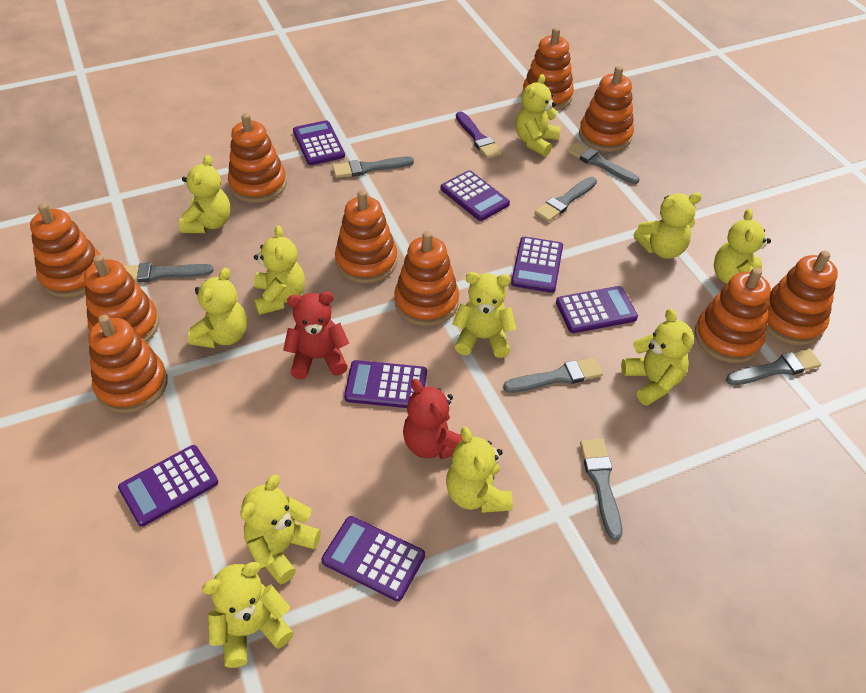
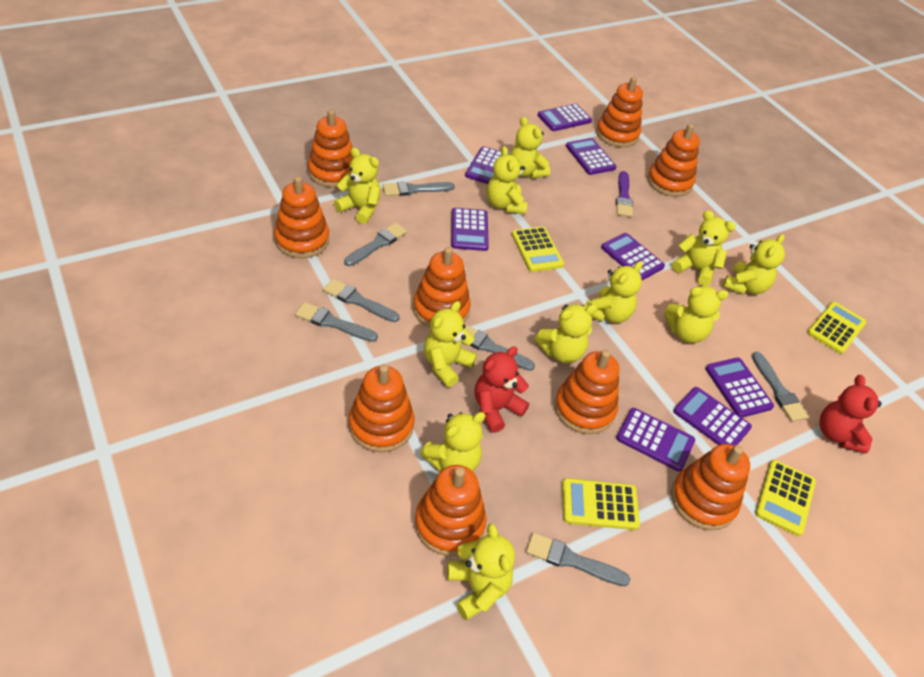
orange stacking toy: 10 -> 9
purple calculator: 7 -> 8
yellow calculator: 0 -> 4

————————

• _Exercise directions_:
Write out the material above again, word for word, minus its pictures.

• _Solved problem_:
orange stacking toy: 10 -> 9
purple calculator: 7 -> 8
yellow calculator: 0 -> 4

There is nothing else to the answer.